_Source information_
──────────────────────────────

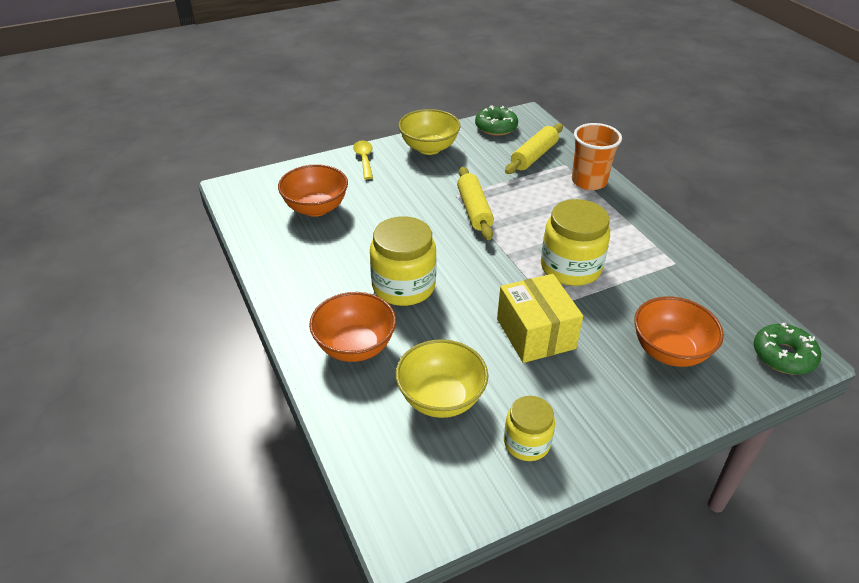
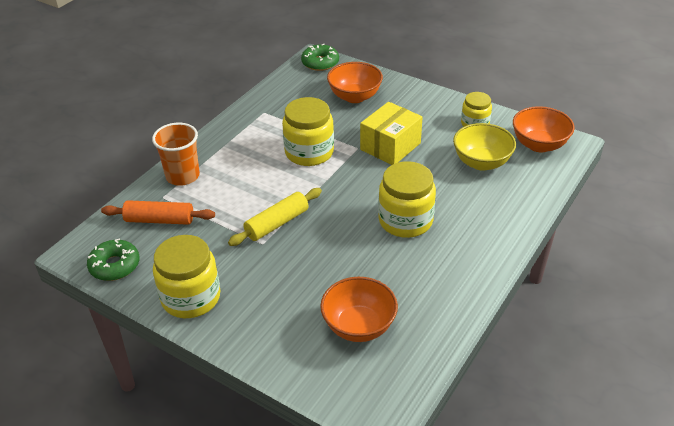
camera: 120 degrees left, 0 degrees up
(355, 347) = (484, 215): orange bowl -> orange bowl (539, 145)
(364, 159) = (248, 337): yellow spoon -> none
(429, 148) = (191, 297): yellow bowl -> yellow jar
(534, 156) = (160, 220): yellow rolling pin -> orange rolling pin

──────────────────────────────

_Instructions to follow_
Please keep the pictures out and reproduce the records above exactly.

_Final answer_
camera: 120 degrees left, 0 degrees up
(355, 347) = (484, 215): orange bowl -> orange bowl (539, 145)
(364, 159) = (248, 337): yellow spoon -> none
(429, 148) = (191, 297): yellow bowl -> yellow jar
(534, 156) = (160, 220): yellow rolling pin -> orange rolling pin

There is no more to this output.